## INPUT DATA

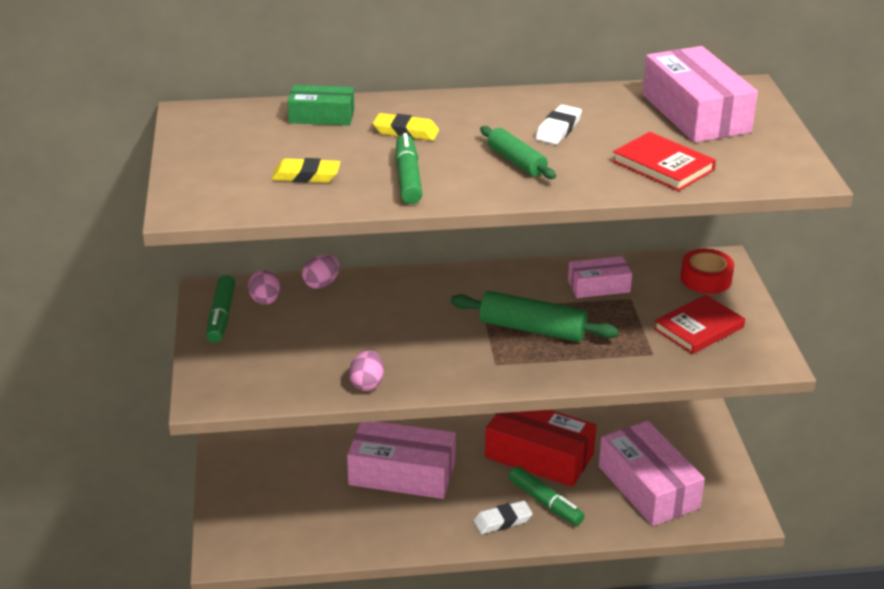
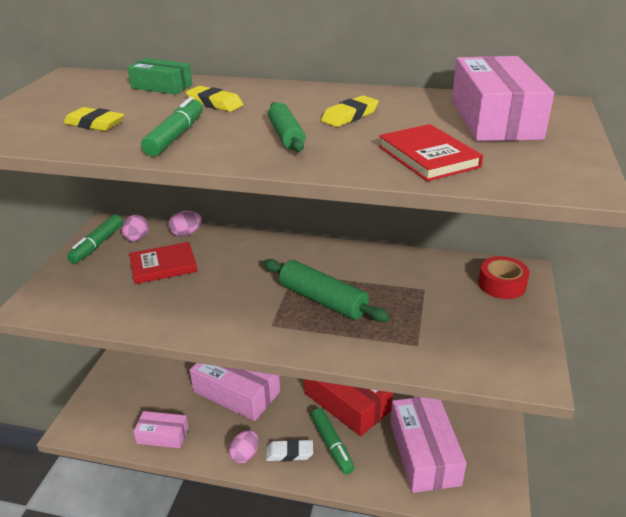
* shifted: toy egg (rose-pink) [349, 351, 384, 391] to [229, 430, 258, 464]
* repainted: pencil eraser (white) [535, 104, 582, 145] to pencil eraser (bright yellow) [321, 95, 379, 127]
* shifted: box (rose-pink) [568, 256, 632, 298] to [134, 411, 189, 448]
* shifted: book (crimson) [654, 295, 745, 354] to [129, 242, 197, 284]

## WORK INSTRUCTIONS
Write the listing out exactly, apart from its pictures.

## RESPONSE BOX
* shifted: toy egg (rose-pink) [349, 351, 384, 391] to [229, 430, 258, 464]
* repainted: pencil eraser (white) [535, 104, 582, 145] to pencil eraser (bright yellow) [321, 95, 379, 127]
* shifted: box (rose-pink) [568, 256, 632, 298] to [134, 411, 189, 448]
* shifted: book (crimson) [654, 295, 745, 354] to [129, 242, 197, 284]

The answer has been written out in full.